<<<<
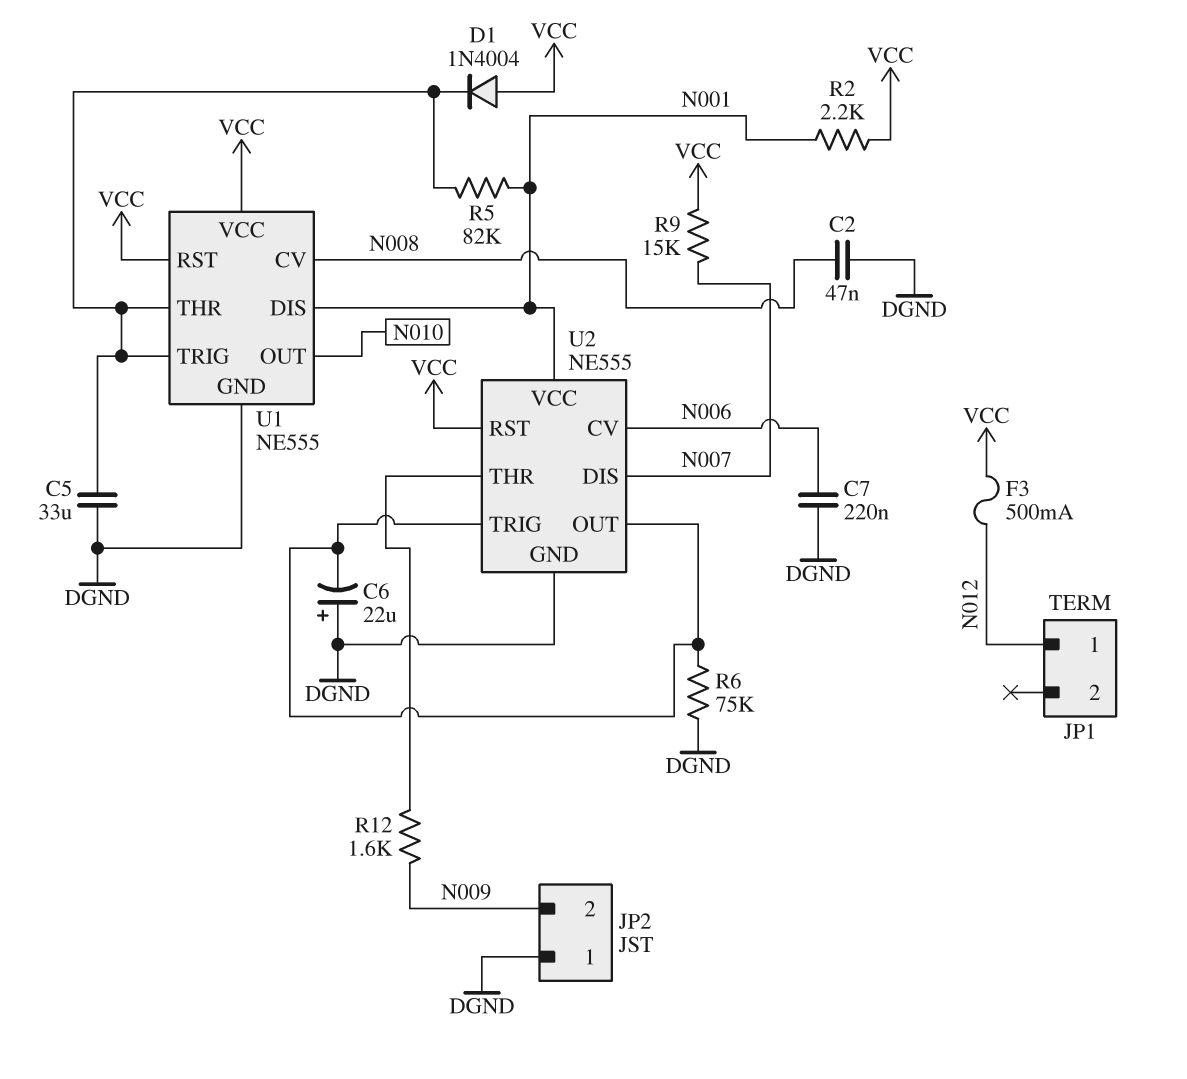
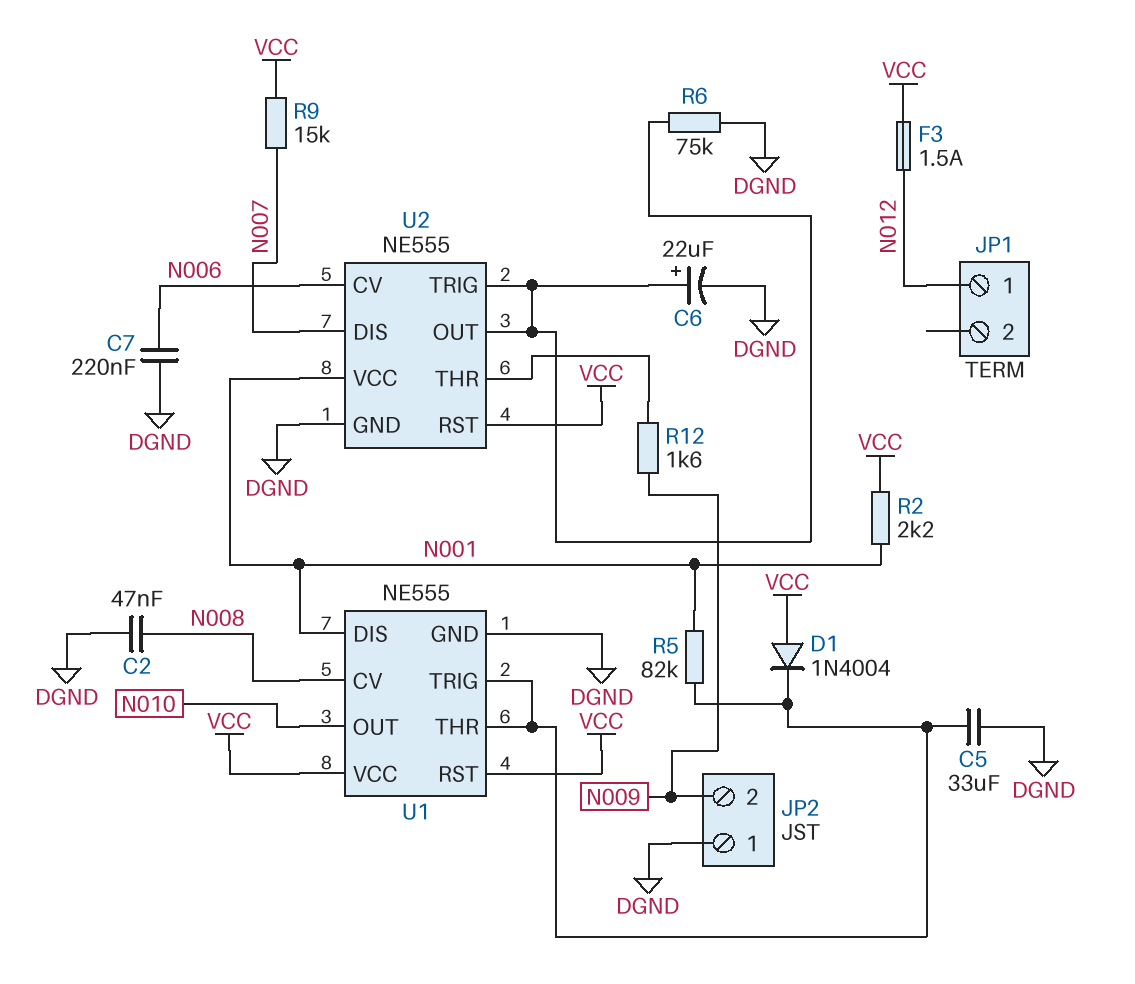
C6: 22uF (plus DGND, minus U2/OUT) -> 22uF (plus U2/OUT, minus DGND)
F3: 500mA (N012, VCC) -> 1.5A (N012, VCC)

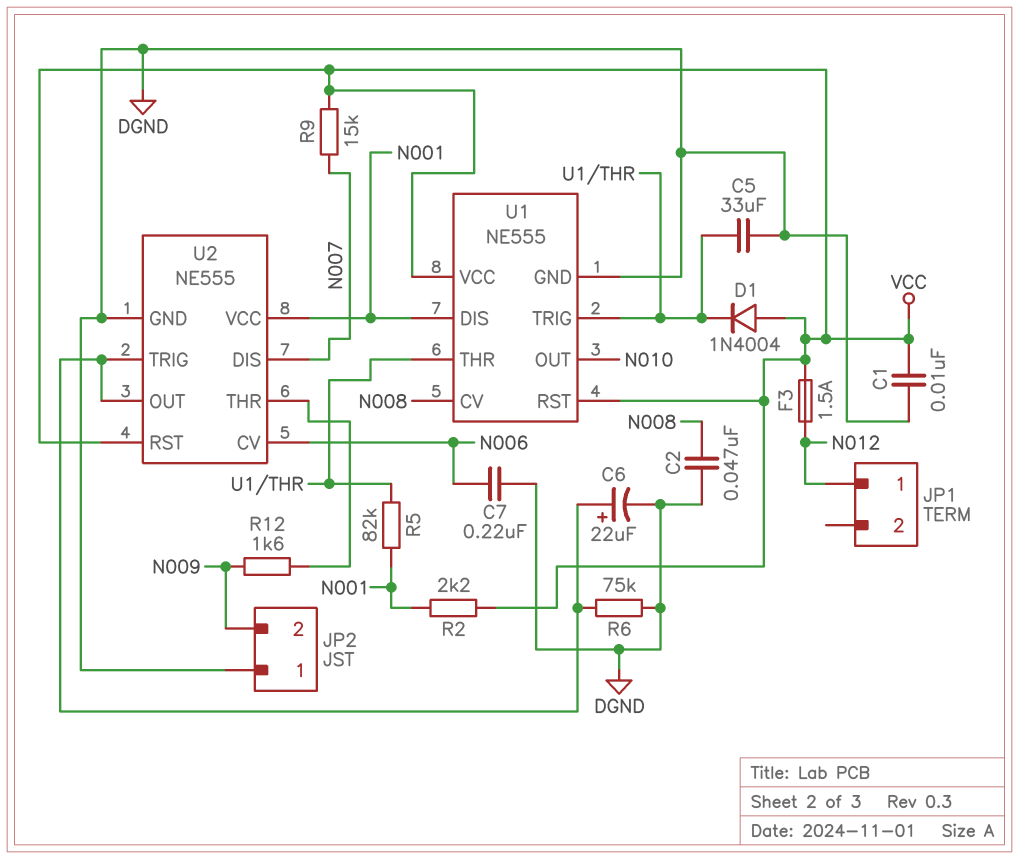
C1: none -> 10nF (DGND, VCC)

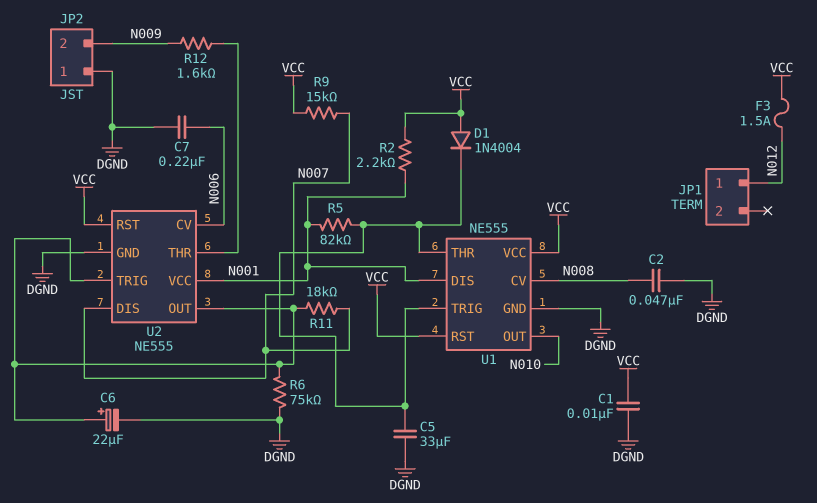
R11: none -> 18k (N007, U2/OUT)

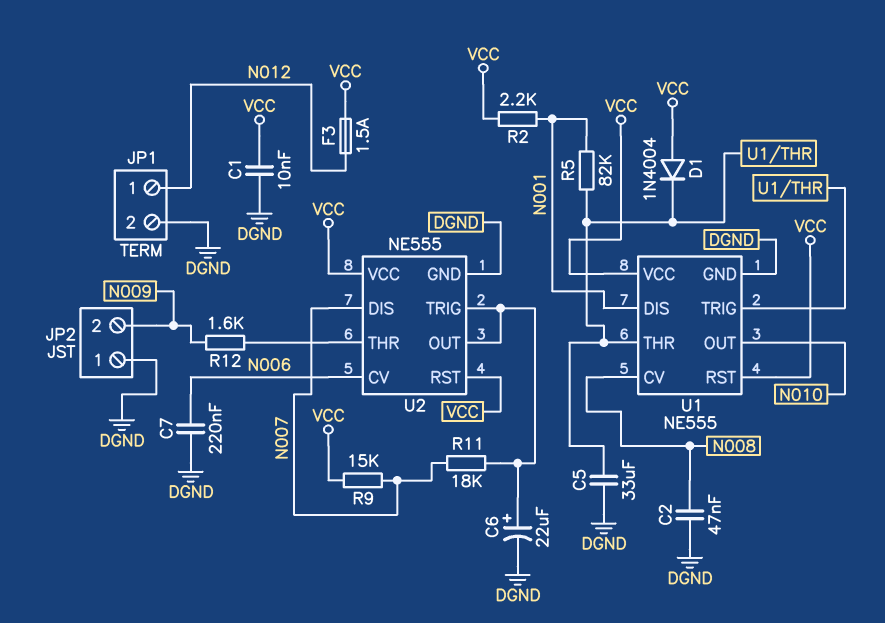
JP1 pin 2: none -> DGND
R6: 75k (DGND, U2/OUT) -> none
U2 pin VCC: N001 -> VCC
>>>>
■ Work to complete: Start at the first line and set down all of the data exactly, passing over the pictures.

■ Exercise result:
C6: 22uF (plus DGND, minus U2/OUT) -> 22uF (plus U2/OUT, minus DGND)
F3: 500mA (N012, VCC) -> 1.5A (N012, VCC)

C1: none -> 10nF (DGND, VCC)

R11: none -> 18k (N007, U2/OUT)

JP1 pin 2: none -> DGND
R6: 75k (DGND, U2/OUT) -> none
U2 pin VCC: N001 -> VCC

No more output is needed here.